Requirement:
Reproduce every text line of the items below without any change, and leave the pictures out of your answer.

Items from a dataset
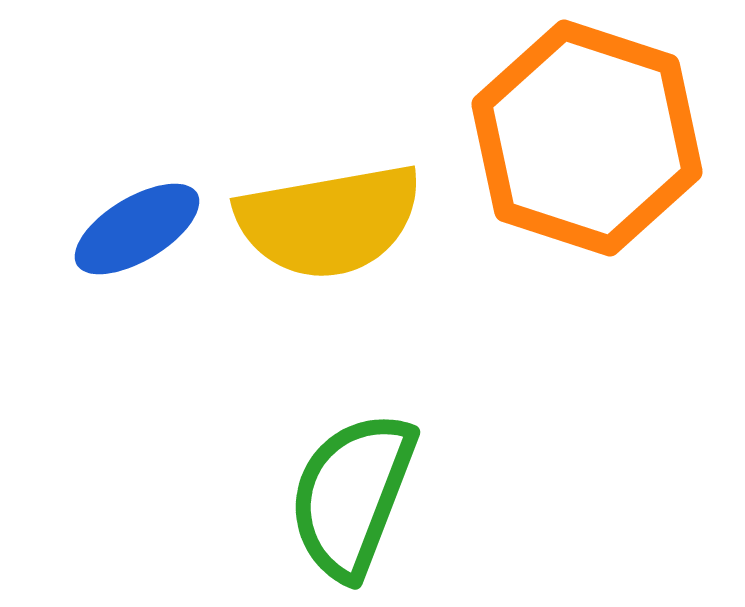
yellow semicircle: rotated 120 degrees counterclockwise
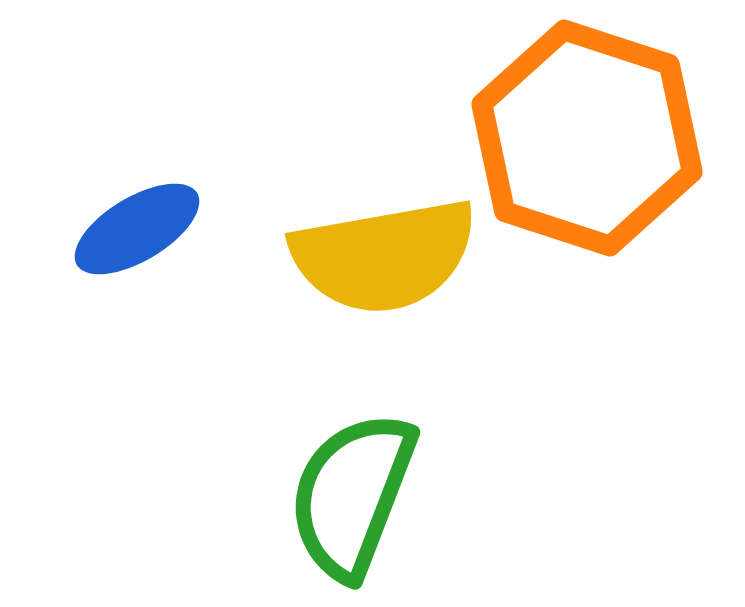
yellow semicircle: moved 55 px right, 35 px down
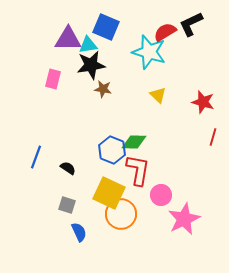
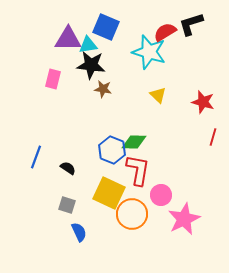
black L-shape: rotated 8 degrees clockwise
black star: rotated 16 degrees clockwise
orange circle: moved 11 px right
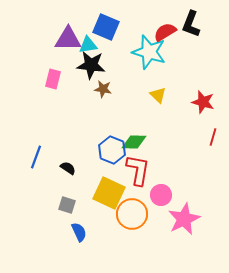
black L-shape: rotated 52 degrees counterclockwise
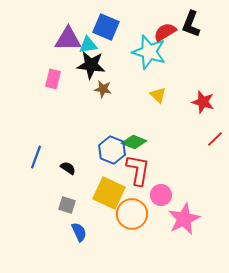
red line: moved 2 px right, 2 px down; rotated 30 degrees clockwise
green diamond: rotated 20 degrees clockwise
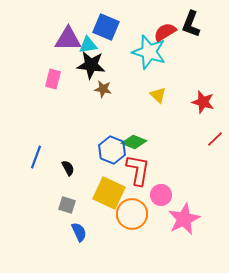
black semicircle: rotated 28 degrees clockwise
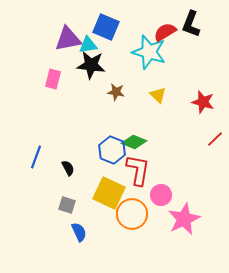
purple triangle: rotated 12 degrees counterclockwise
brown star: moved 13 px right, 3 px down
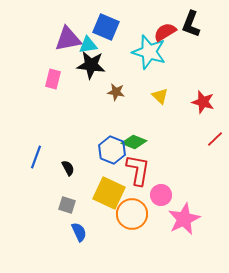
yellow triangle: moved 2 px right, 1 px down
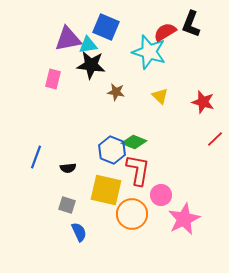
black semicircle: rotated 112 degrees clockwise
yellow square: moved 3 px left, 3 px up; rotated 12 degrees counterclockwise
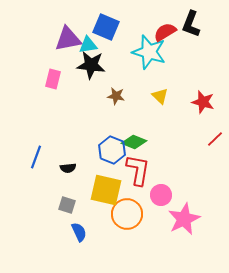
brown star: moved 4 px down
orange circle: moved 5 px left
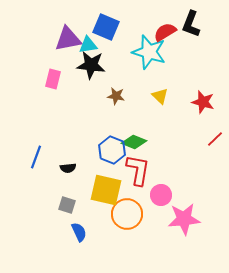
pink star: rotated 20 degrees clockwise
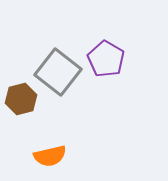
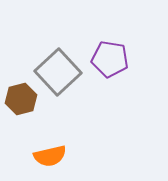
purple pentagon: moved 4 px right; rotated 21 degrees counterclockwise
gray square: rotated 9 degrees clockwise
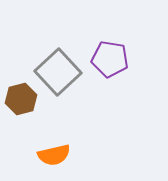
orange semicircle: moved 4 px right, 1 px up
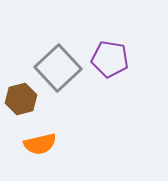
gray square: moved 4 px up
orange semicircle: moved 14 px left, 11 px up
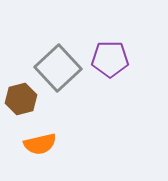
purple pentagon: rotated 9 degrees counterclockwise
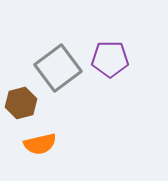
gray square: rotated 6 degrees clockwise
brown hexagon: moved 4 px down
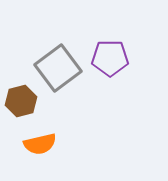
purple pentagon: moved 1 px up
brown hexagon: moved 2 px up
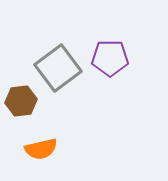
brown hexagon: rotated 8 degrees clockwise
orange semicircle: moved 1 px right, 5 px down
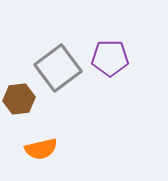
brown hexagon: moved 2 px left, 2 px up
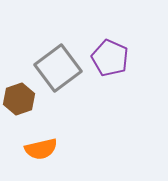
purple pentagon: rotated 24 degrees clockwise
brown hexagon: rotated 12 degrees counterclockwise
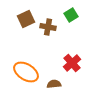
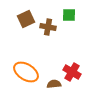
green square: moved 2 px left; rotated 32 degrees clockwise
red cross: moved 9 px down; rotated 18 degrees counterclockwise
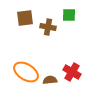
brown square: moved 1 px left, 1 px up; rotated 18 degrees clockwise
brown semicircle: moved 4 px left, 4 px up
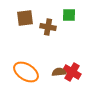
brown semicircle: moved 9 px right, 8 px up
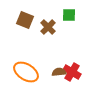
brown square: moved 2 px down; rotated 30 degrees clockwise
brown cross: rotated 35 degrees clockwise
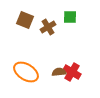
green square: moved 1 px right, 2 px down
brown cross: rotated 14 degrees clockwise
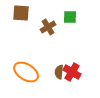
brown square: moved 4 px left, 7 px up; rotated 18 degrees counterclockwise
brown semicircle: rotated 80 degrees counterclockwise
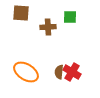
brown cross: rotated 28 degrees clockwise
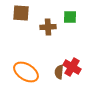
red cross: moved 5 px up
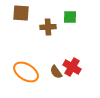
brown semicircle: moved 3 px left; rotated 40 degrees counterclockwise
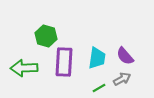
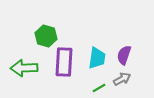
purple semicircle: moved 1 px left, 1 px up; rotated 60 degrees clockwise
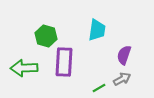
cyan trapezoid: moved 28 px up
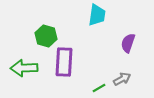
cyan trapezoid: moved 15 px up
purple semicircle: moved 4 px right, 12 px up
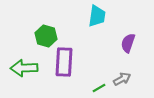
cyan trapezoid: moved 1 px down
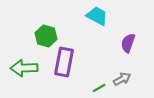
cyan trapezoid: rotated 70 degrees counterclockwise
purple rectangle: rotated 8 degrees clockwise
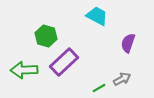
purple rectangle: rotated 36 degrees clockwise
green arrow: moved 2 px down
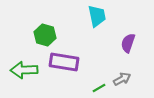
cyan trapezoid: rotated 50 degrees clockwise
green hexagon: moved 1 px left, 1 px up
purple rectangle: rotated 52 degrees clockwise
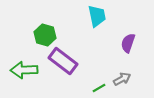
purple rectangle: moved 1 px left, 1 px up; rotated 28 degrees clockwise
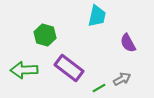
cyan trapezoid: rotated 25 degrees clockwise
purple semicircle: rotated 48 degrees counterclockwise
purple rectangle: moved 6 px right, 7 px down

Task response:
yellow semicircle: rotated 120 degrees counterclockwise
yellow semicircle: moved 55 px right, 35 px down
black L-shape: rotated 8 degrees clockwise
black star: rotated 16 degrees clockwise
orange circle: moved 11 px right
black L-shape: rotated 52 degrees counterclockwise
red line: moved 2 px right, 2 px down; rotated 30 degrees clockwise
green diamond: rotated 20 degrees clockwise
black semicircle: rotated 28 degrees clockwise
purple triangle: rotated 12 degrees counterclockwise
brown star: moved 13 px right, 3 px down
yellow triangle: moved 2 px right, 1 px down
black semicircle: rotated 112 degrees clockwise
yellow square: moved 3 px left, 3 px up; rotated 12 degrees counterclockwise
brown star: moved 4 px down
orange circle: moved 5 px left
pink star: rotated 20 degrees clockwise
purple pentagon: moved 4 px right; rotated 21 degrees counterclockwise
gray square: rotated 9 degrees clockwise
orange semicircle: moved 4 px right, 1 px up
gray square: moved 4 px up
orange semicircle: moved 14 px left, 11 px up
purple pentagon: rotated 9 degrees counterclockwise
gray square: rotated 6 degrees clockwise
brown hexagon: moved 4 px down
purple pentagon: moved 1 px up
brown hexagon: moved 2 px up
brown hexagon: rotated 8 degrees clockwise
orange semicircle: moved 1 px right, 5 px down
brown hexagon: moved 2 px left, 2 px up
purple pentagon: rotated 24 degrees clockwise
brown hexagon: rotated 12 degrees counterclockwise
green square: moved 2 px left; rotated 32 degrees clockwise
red cross: moved 9 px down; rotated 18 degrees counterclockwise
brown square: moved 1 px left, 1 px up; rotated 18 degrees clockwise
brown semicircle: moved 4 px left, 4 px up
brown semicircle: moved 9 px right, 8 px up
brown square: moved 2 px down; rotated 30 degrees clockwise
brown cross: rotated 35 degrees clockwise
green square: moved 1 px right, 2 px down
brown cross: rotated 14 degrees clockwise
brown square: moved 4 px left, 7 px up; rotated 18 degrees counterclockwise
brown semicircle: rotated 80 degrees counterclockwise
brown cross: rotated 28 degrees clockwise
red cross: moved 5 px up
brown semicircle: moved 3 px left; rotated 40 degrees counterclockwise
purple semicircle: moved 1 px left, 1 px up; rotated 60 degrees clockwise
cyan trapezoid: moved 28 px up
cyan trapezoid: moved 15 px up
purple semicircle: moved 4 px right, 12 px up
cyan trapezoid: moved 1 px down
cyan trapezoid: rotated 70 degrees counterclockwise
purple rectangle: rotated 8 degrees clockwise
purple rectangle: rotated 36 degrees clockwise
green arrow: moved 2 px down
cyan trapezoid: rotated 50 degrees clockwise
green hexagon: moved 1 px left, 1 px up
purple rectangle: rotated 52 degrees clockwise
purple rectangle: moved 1 px left, 1 px up; rotated 28 degrees clockwise
cyan trapezoid: rotated 25 degrees clockwise
purple semicircle: rotated 48 degrees counterclockwise
purple rectangle: moved 6 px right, 7 px down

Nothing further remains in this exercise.